Data shown:
* * * *
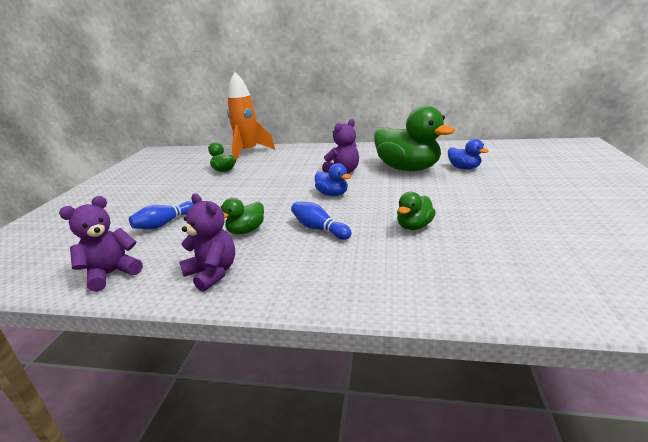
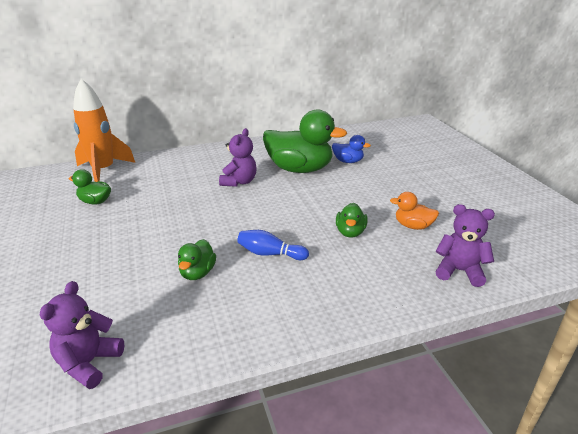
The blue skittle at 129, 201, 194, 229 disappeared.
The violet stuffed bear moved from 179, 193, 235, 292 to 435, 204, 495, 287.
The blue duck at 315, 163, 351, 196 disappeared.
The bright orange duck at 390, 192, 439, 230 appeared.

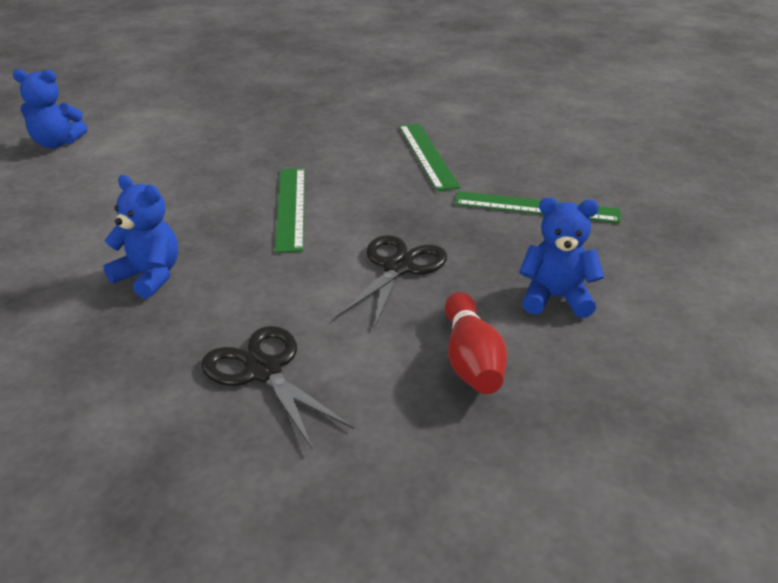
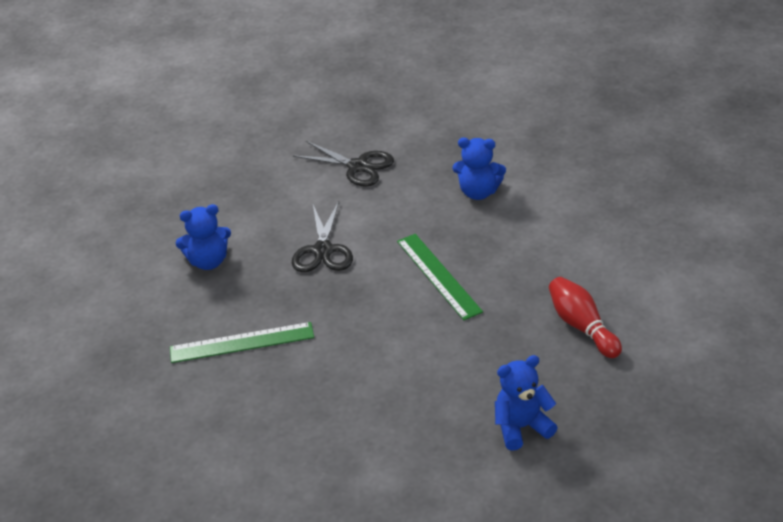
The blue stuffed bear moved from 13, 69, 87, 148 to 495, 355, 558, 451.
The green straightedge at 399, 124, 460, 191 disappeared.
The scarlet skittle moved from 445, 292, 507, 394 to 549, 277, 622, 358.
* * * *
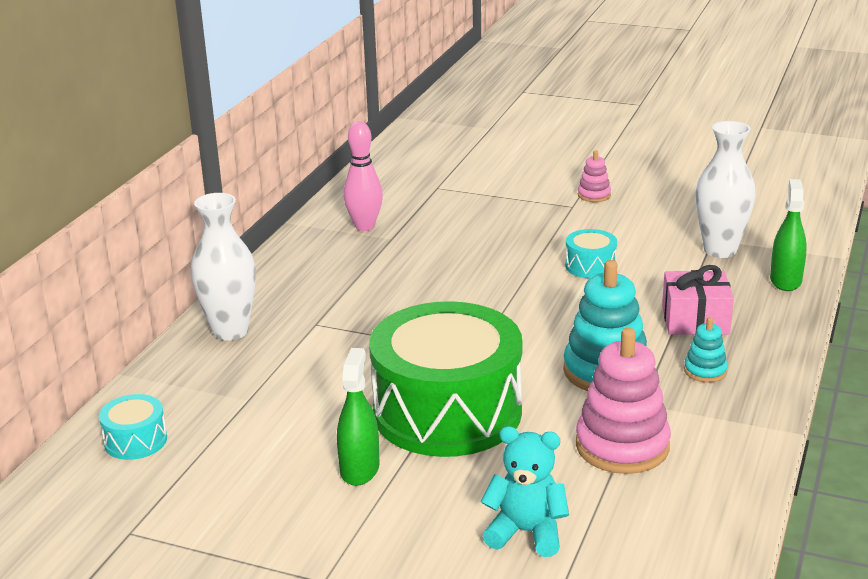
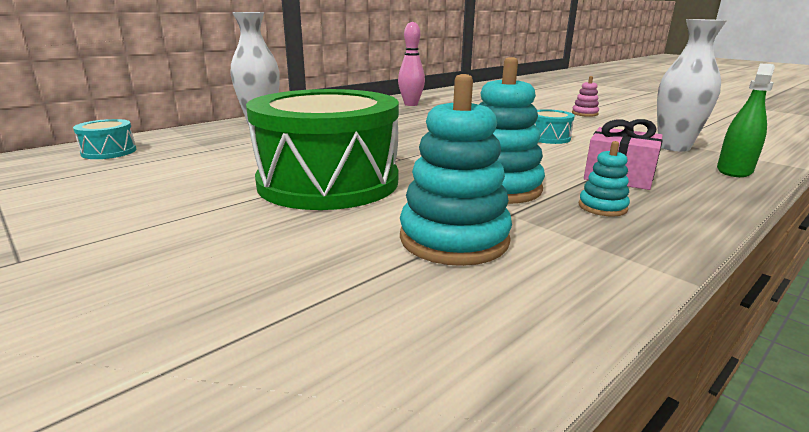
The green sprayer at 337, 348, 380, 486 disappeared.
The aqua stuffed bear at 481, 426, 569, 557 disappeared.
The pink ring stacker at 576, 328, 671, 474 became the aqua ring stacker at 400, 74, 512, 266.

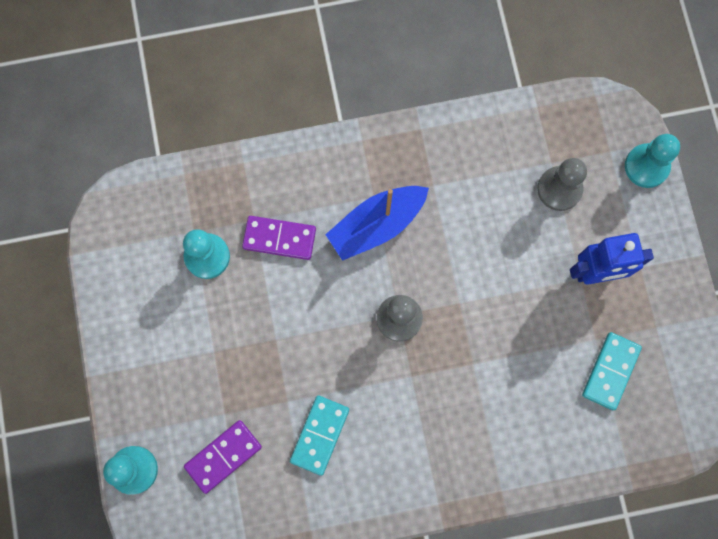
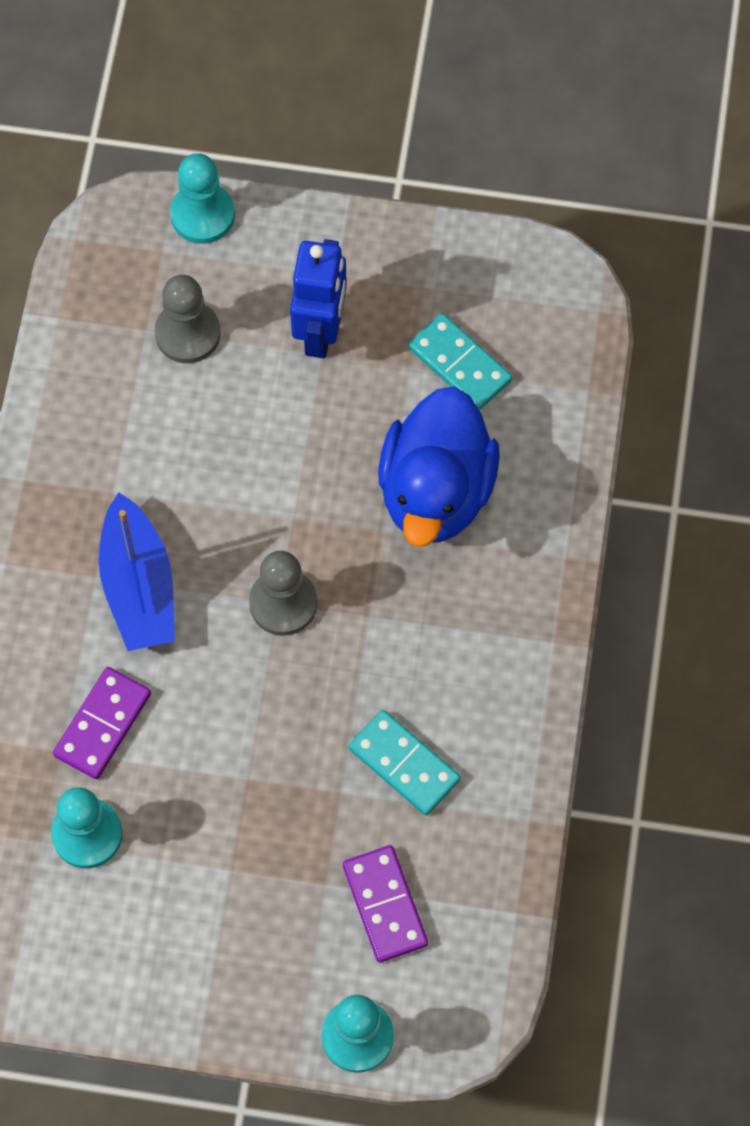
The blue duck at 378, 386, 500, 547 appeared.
* * * *
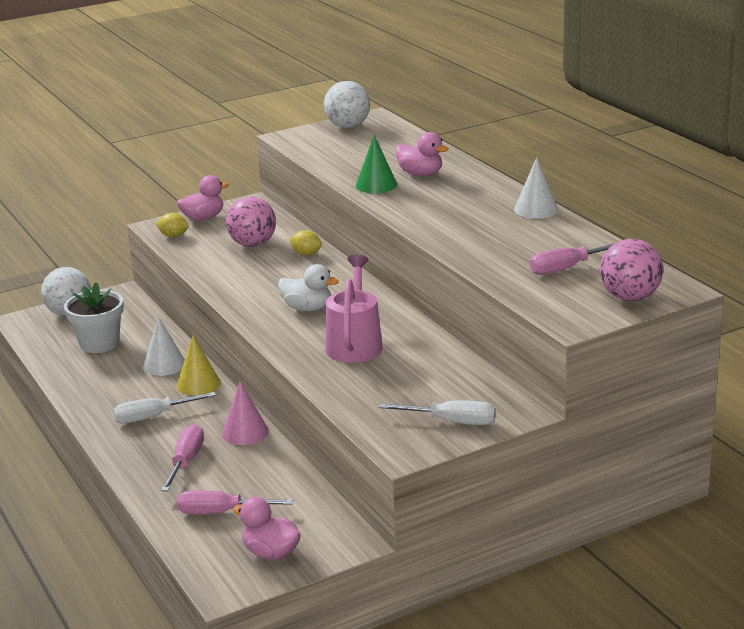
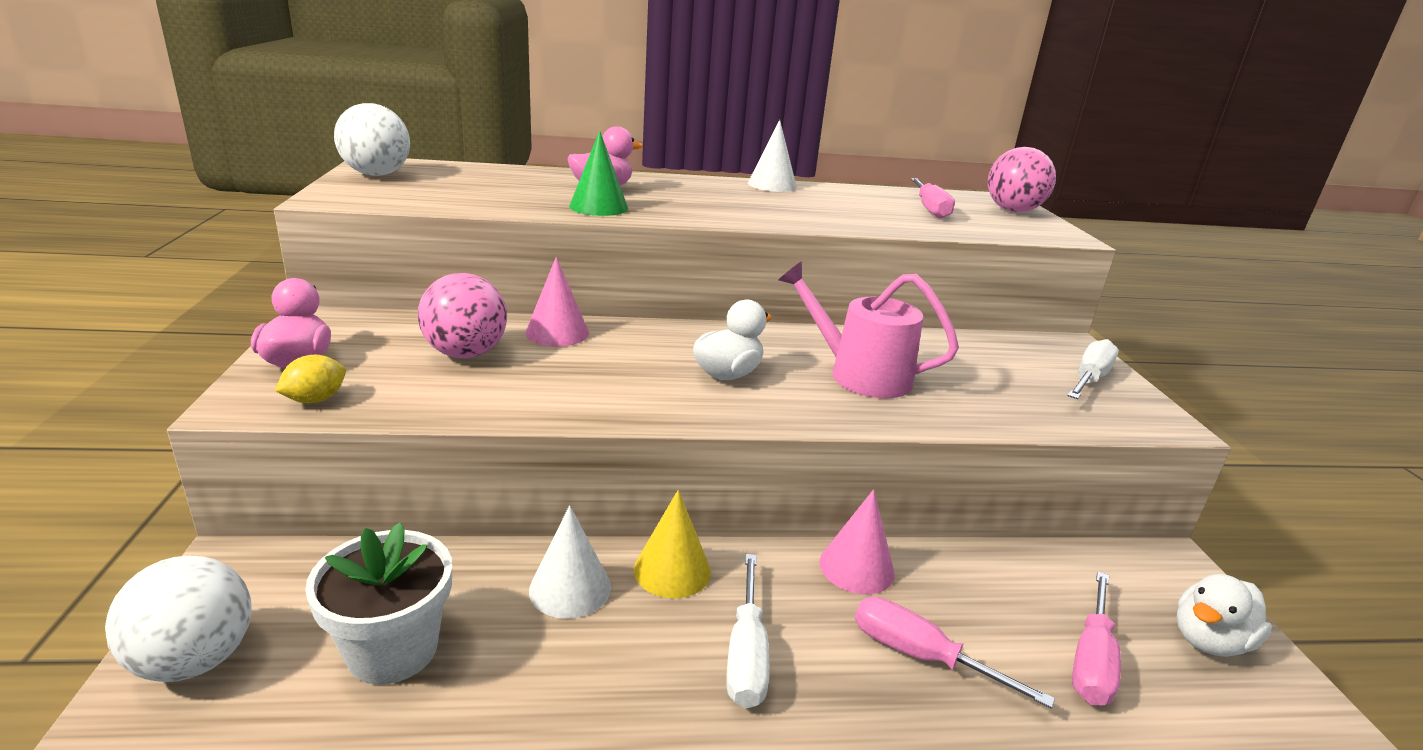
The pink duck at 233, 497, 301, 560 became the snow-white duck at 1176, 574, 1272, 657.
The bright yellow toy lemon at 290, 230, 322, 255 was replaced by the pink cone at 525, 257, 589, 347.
* * * *
The problem: In the listing above, locate the line containing "The green straightedge" and the line containing "The scarlet skittle". Transcribe those two lines and everything between them, exactly as written.

Answer box:
The green straightedge at 399, 124, 460, 191 disappeared.
The scarlet skittle moved from 445, 292, 507, 394 to 549, 277, 622, 358.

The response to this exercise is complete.